> _YOUR TASK_: Of all the lines below, output only those starting at the one with "GPS pin RX: D23 -> D26" and ending at the one with "TEMP pin OUT: TX0 -> D35", both ends included, exactly as written.

> _RECORDS SUPPLIED_:
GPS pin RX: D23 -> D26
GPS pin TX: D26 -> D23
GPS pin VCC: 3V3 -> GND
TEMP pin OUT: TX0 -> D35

--

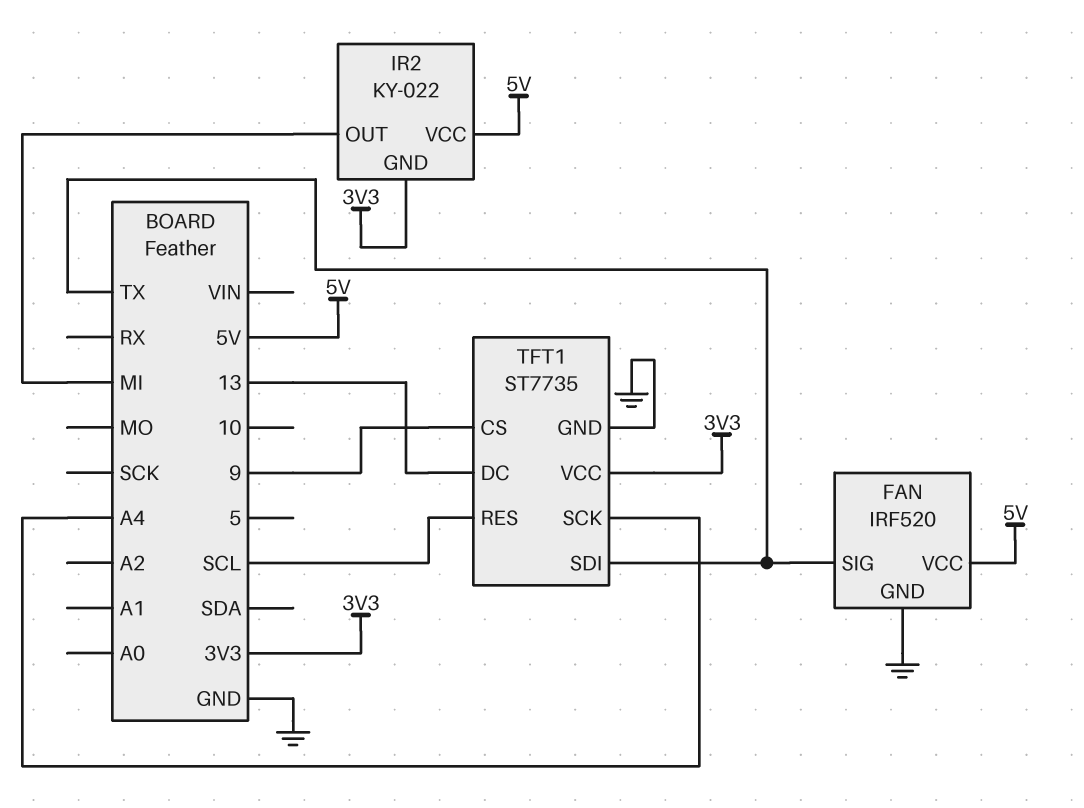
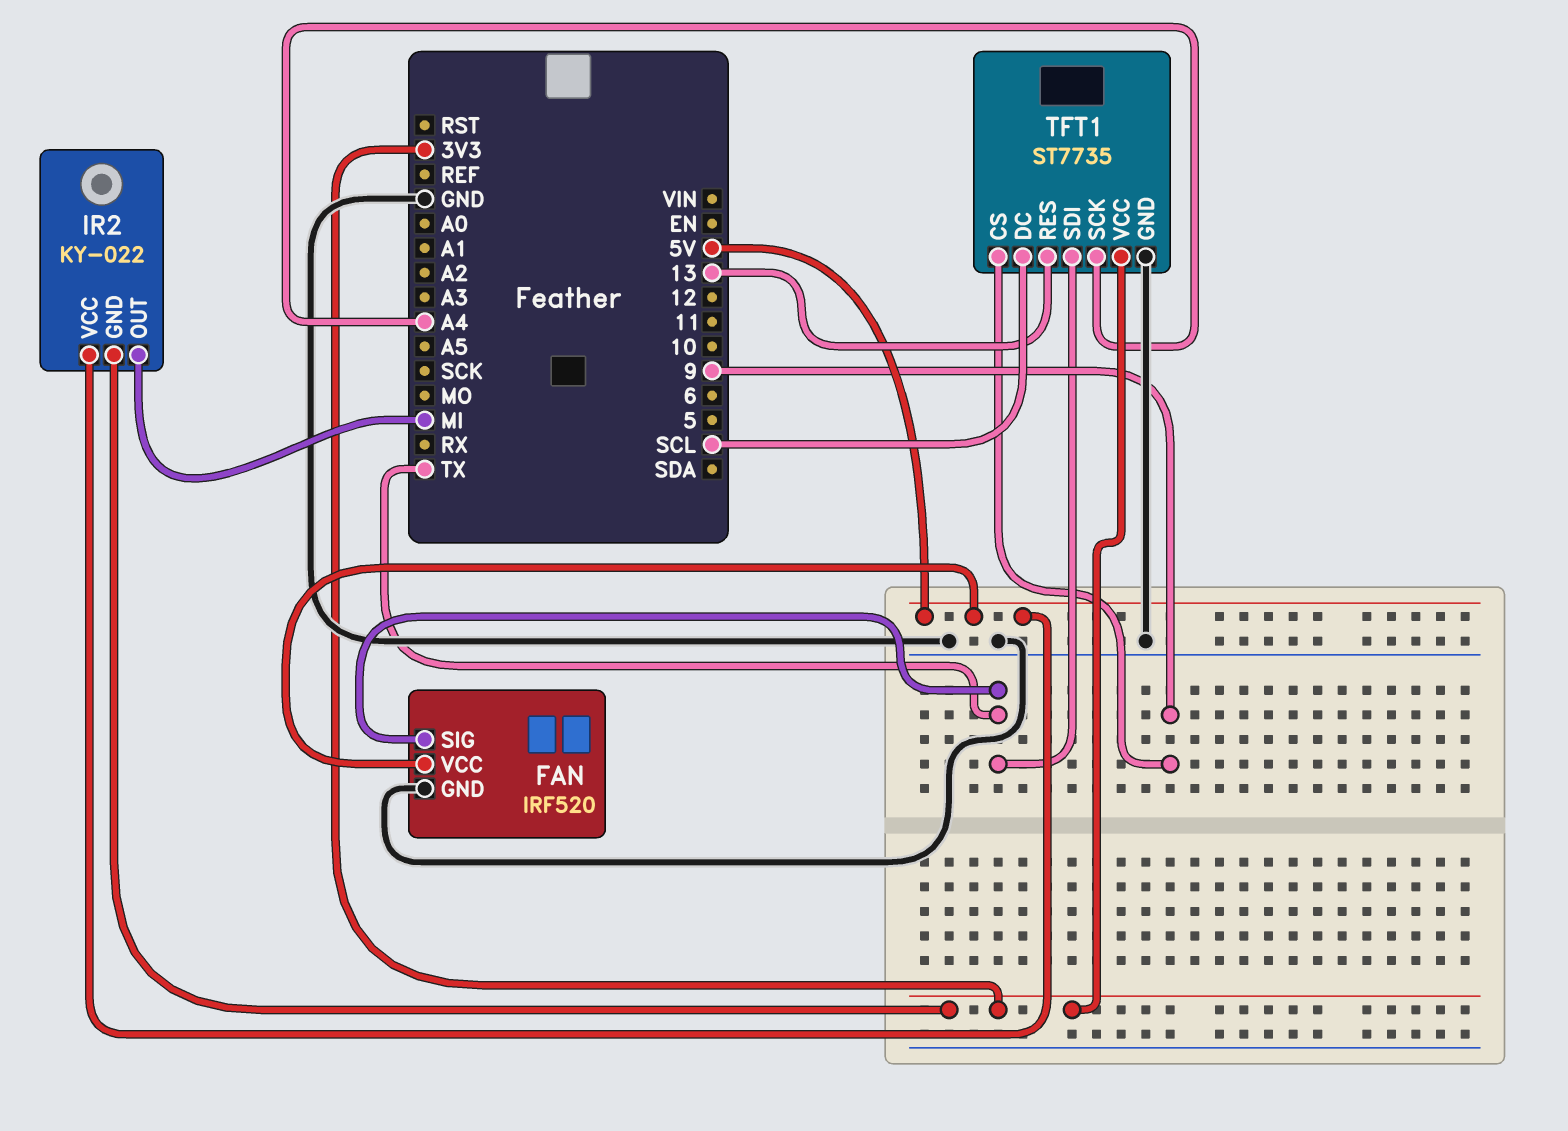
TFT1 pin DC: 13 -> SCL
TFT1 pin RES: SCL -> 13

> _TASK ANSWER_:
GPS pin RX: D23 -> D26
GPS pin TX: D26 -> D23
GPS pin VCC: 3V3 -> GND
TEMP pin OUT: TX0 -> D35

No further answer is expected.